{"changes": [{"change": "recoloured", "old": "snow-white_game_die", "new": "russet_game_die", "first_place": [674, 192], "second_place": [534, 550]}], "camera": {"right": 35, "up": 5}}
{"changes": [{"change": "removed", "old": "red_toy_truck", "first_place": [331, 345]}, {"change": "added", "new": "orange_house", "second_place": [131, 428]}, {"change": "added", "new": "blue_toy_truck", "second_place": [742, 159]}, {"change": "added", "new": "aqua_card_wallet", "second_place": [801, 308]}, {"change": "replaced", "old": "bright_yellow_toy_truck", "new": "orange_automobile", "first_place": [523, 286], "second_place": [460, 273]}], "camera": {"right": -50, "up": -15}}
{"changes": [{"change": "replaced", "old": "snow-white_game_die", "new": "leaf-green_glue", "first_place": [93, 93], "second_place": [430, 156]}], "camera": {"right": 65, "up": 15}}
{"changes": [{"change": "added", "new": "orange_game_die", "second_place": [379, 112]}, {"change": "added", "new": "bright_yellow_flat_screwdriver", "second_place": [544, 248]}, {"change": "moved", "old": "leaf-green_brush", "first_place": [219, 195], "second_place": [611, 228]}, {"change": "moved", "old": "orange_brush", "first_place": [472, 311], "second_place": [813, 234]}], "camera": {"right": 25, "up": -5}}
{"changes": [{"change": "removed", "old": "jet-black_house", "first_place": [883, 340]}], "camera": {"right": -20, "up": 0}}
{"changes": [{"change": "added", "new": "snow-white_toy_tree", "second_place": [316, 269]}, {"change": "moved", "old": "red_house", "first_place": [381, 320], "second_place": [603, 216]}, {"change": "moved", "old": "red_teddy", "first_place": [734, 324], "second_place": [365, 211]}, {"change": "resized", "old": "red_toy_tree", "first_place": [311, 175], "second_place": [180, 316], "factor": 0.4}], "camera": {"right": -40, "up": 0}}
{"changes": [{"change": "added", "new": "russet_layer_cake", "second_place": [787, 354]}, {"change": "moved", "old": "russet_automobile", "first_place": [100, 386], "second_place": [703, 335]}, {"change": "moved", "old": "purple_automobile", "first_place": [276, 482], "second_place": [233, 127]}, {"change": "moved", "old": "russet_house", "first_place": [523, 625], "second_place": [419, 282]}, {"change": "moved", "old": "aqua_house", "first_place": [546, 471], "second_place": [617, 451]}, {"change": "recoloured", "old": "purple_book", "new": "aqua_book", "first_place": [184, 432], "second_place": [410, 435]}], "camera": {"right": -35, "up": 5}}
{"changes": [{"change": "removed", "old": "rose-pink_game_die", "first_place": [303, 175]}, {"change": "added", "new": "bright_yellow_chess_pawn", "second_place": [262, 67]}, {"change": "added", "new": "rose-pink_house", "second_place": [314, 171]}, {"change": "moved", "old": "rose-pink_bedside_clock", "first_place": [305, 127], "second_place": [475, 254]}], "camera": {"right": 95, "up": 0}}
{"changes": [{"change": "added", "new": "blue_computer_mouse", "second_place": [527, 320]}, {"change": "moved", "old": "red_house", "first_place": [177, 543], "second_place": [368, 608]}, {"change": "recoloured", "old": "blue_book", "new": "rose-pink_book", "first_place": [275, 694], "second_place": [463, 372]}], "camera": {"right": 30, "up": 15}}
● ● ● ●
## Task instructions
Your answer should consist of the lines from the listing that hold the word "removed".

## Answer section
{"changes": [{"change": "removed", "old": "red_toy_truck", "first_place": [331, 345]}, {"change": "added", "new": "orange_house", "second_place": [131, 428]}, {"change": "added", "new": "blue_toy_truck", "second_place": [742, 159]}, {"change": "added", "new": "aqua_card_wallet", "second_place": [801, 308]}, {"change": "replaced", "old": "bright_yellow_toy_truck", "new": "orange_automobile", "first_place": [523, 286], "second_place": [460, 273]}], "camera": {"right": -50, "up": -15}}
{"changes": [{"change": "removed", "old": "jet-black_house", "first_place": [883, 340]}], "camera": {"right": -20, "up": 0}}
{"changes": [{"change": "removed", "old": "rose-pink_game_die", "first_place": [303, 175]}, {"change": "added", "new": "bright_yellow_chess_pawn", "second_place": [262, 67]}, {"change": "added", "new": "rose-pink_house", "second_place": [314, 171]}, {"change": "moved", "old": "rose-pink_bedside_clock", "first_place": [305, 127], "second_place": [475, 254]}], "camera": {"right": 95, "up": 0}}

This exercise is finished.